WORK REQUIRED: The response should hold every record from the listing that follows, verbatim, and no pictures.

== GIVEN DATA ==

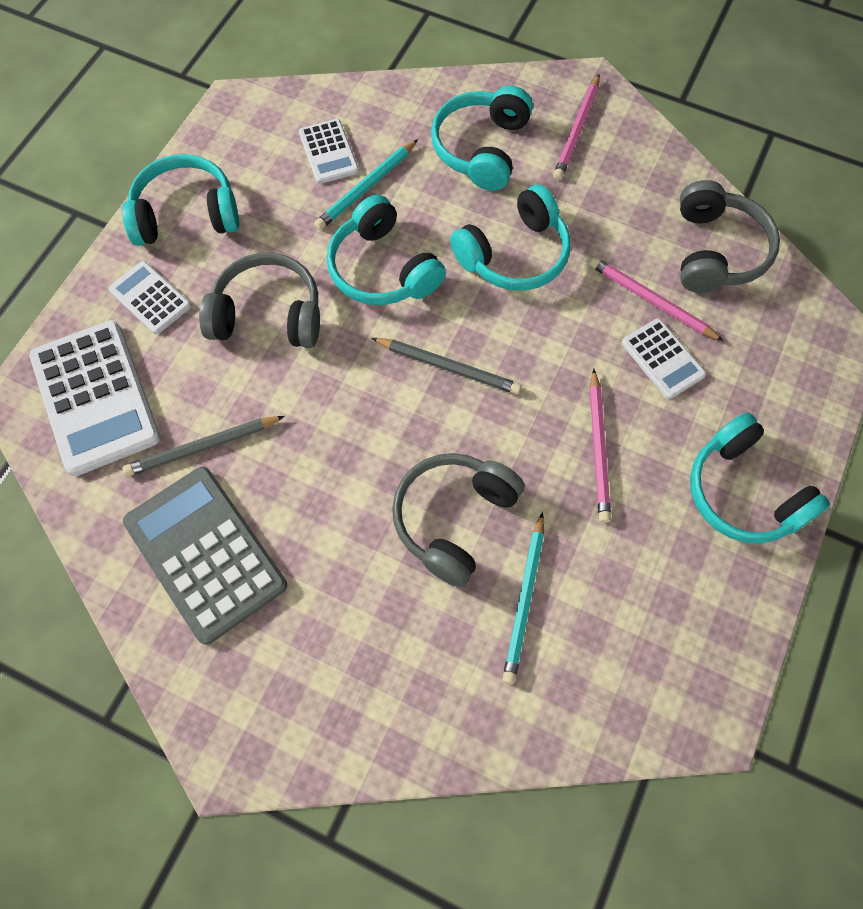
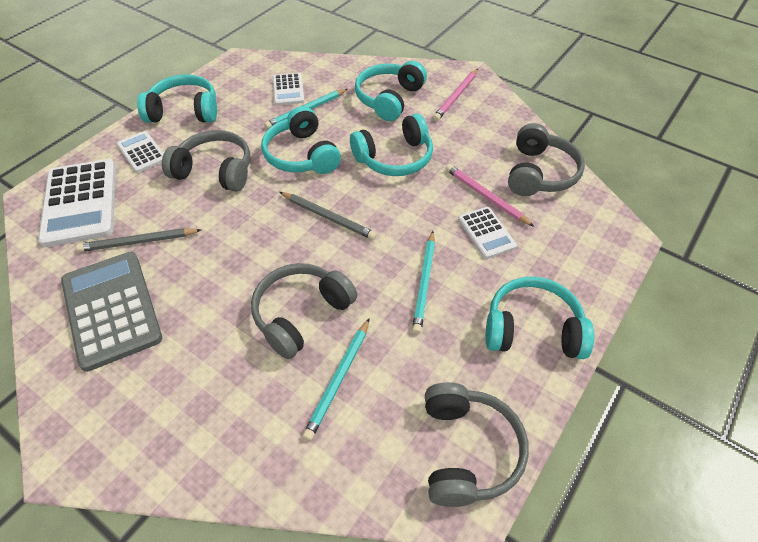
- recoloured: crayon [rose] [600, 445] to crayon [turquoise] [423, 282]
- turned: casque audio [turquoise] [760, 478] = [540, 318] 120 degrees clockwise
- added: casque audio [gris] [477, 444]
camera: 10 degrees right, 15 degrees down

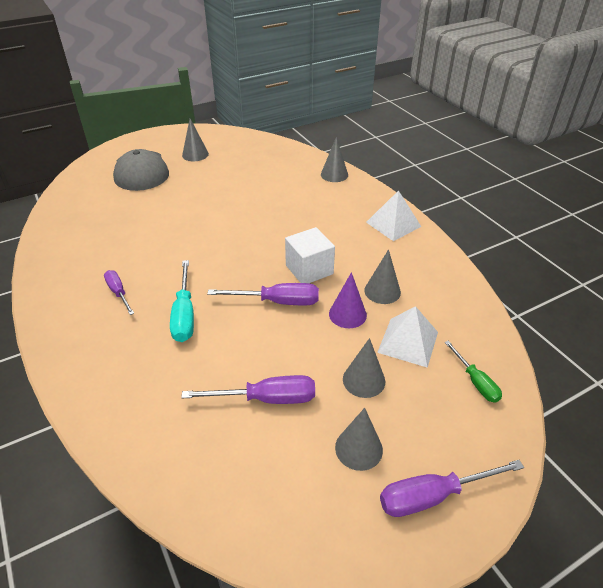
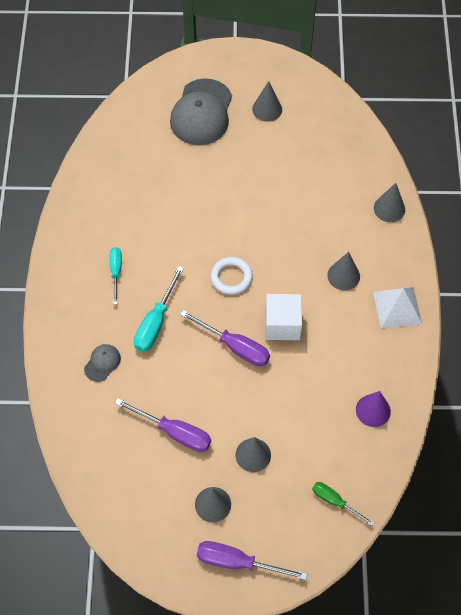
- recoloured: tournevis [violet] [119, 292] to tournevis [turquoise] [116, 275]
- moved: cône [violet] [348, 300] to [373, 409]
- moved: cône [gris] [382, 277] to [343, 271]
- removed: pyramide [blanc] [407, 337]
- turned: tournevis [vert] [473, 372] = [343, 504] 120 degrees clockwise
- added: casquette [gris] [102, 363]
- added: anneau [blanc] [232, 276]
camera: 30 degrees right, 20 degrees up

===

RESPONSE:
- recoloured: crayon [rose] [600, 445] to crayon [turquoise] [423, 282]
- turned: casque audio [turquoise] [760, 478] = [540, 318] 120 degrees clockwise
- added: casque audio [gris] [477, 444]
camera: 10 degrees right, 15 degrees down

- recoloured: tournevis [violet] [119, 292] to tournevis [turquoise] [116, 275]
- moved: cône [violet] [348, 300] to [373, 409]
- moved: cône [gris] [382, 277] to [343, 271]
- removed: pyramide [blanc] [407, 337]
- turned: tournevis [vert] [473, 372] = [343, 504] 120 degrees clockwise
- added: casquette [gris] [102, 363]
- added: anneau [blanc] [232, 276]
camera: 30 degrees right, 20 degrees up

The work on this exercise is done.